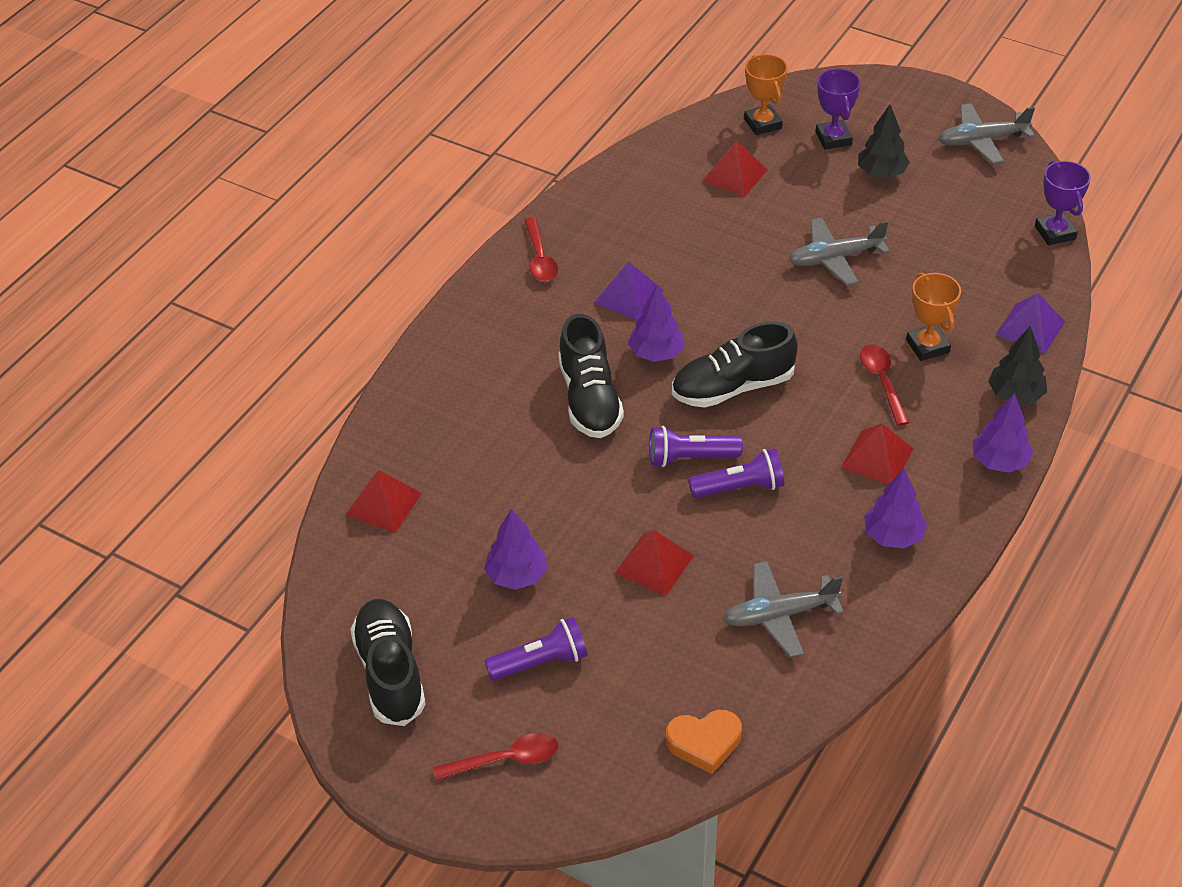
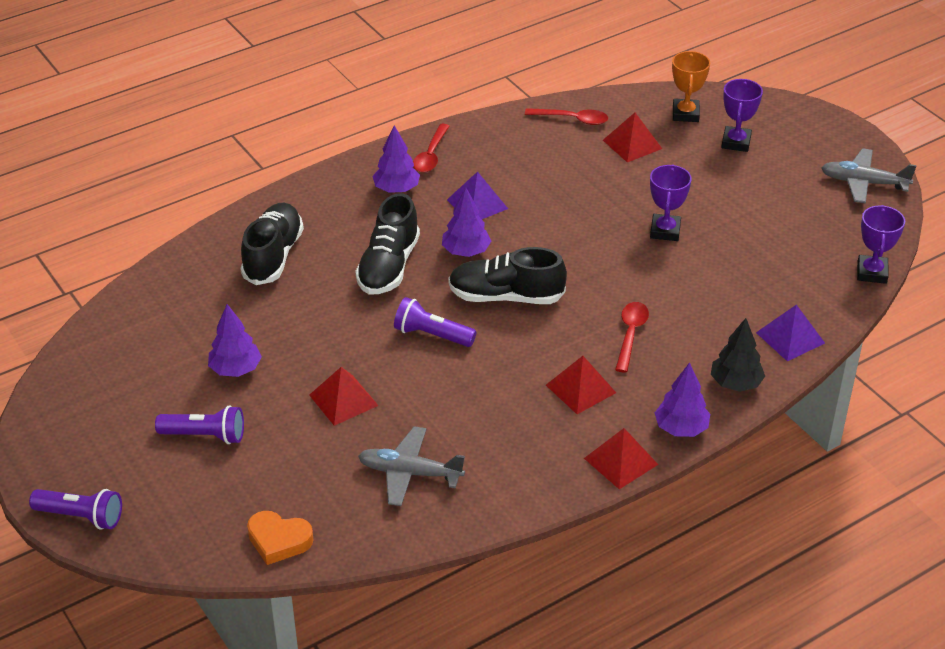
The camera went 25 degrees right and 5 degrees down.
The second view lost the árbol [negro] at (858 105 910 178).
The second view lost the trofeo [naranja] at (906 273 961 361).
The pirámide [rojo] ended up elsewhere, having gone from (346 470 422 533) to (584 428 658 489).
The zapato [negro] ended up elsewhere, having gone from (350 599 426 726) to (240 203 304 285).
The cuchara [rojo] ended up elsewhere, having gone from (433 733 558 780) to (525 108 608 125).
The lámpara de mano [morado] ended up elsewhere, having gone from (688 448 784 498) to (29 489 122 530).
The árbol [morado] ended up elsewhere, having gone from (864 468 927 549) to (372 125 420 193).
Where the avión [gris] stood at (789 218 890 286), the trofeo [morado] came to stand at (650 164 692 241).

TRY IT ▸ Only the text of the material belongs in your copy, which must match the original exactly.

ANSWER BELOW ▸
The camera went 25 degrees right and 5 degrees down.
The second view lost the árbol [negro] at (858 105 910 178).
The second view lost the trofeo [naranja] at (906 273 961 361).
The pirámide [rojo] ended up elsewhere, having gone from (346 470 422 533) to (584 428 658 489).
The zapato [negro] ended up elsewhere, having gone from (350 599 426 726) to (240 203 304 285).
The cuchara [rojo] ended up elsewhere, having gone from (433 733 558 780) to (525 108 608 125).
The lámpara de mano [morado] ended up elsewhere, having gone from (688 448 784 498) to (29 489 122 530).
The árbol [morado] ended up elsewhere, having gone from (864 468 927 549) to (372 125 420 193).
Where the avión [gris] stood at (789 218 890 286), the trofeo [morado] came to stand at (650 164 692 241).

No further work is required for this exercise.